RECORDS PROVIDED:

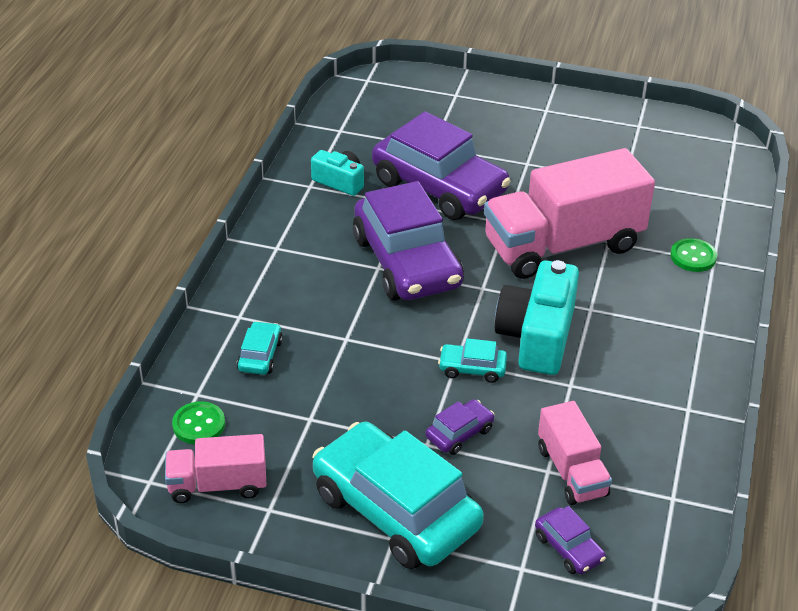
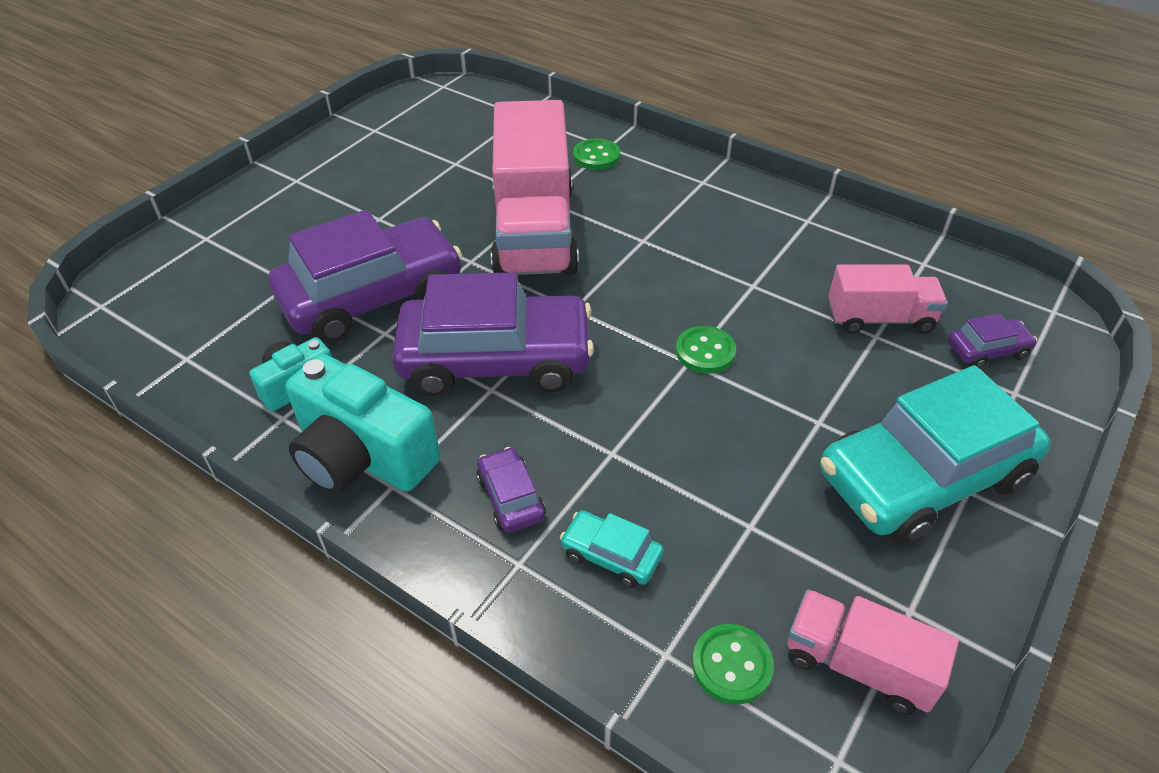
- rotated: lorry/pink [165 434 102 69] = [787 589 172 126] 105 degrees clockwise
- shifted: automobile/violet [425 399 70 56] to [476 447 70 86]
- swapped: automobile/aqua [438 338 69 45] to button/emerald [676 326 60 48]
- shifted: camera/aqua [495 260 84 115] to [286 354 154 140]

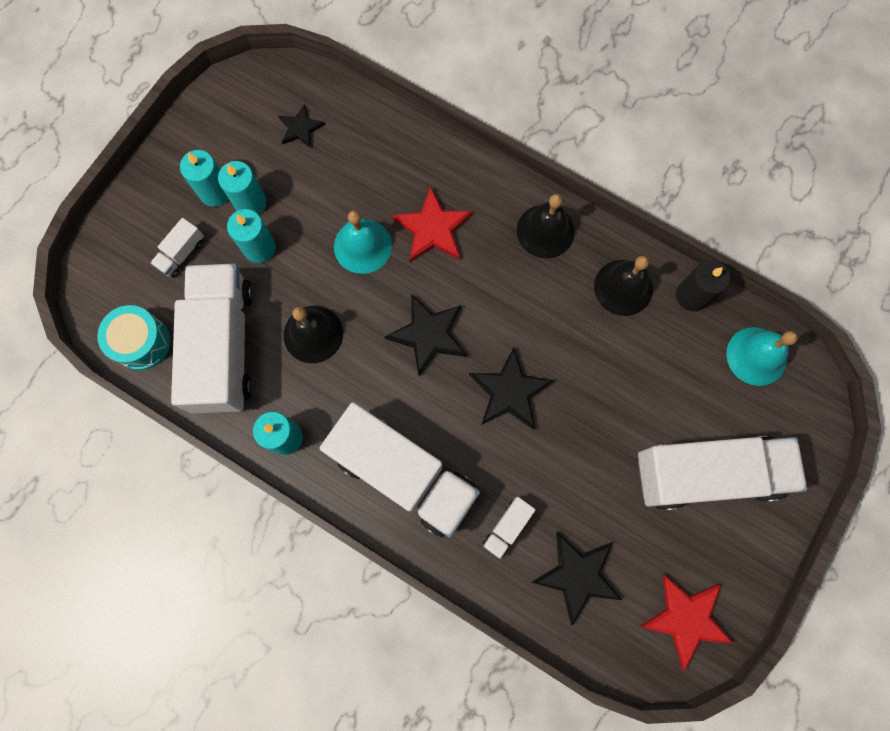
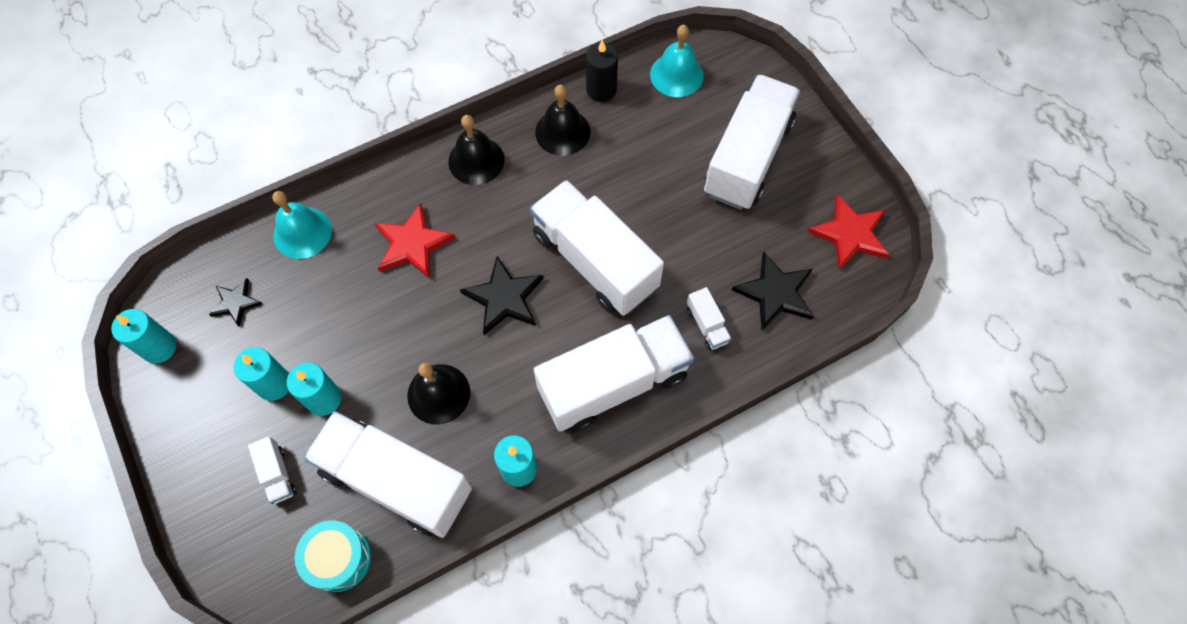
- shifted: wax candle/aqua [180 150 48 57] to [111 309 65 54]
- shifted: school bell/aqua [334 210 58 64] to [272 191 60 68]
- swapped: star/ebony [469 347 86 83] to lorry/pure white [530 180 134 136]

EXERCISE AIM:
Write out all the material verbatim, images excluded.

EXERCISE RESPONSE:
- rotated: lorry/pink [165 434 102 69] = [787 589 172 126] 105 degrees clockwise
- shifted: automobile/violet [425 399 70 56] to [476 447 70 86]
- swapped: automobile/aqua [438 338 69 45] to button/emerald [676 326 60 48]
- shifted: camera/aqua [495 260 84 115] to [286 354 154 140]

- shifted: wax candle/aqua [180 150 48 57] to [111 309 65 54]
- shifted: school bell/aqua [334 210 58 64] to [272 191 60 68]
- swapped: star/ebony [469 347 86 83] to lorry/pure white [530 180 134 136]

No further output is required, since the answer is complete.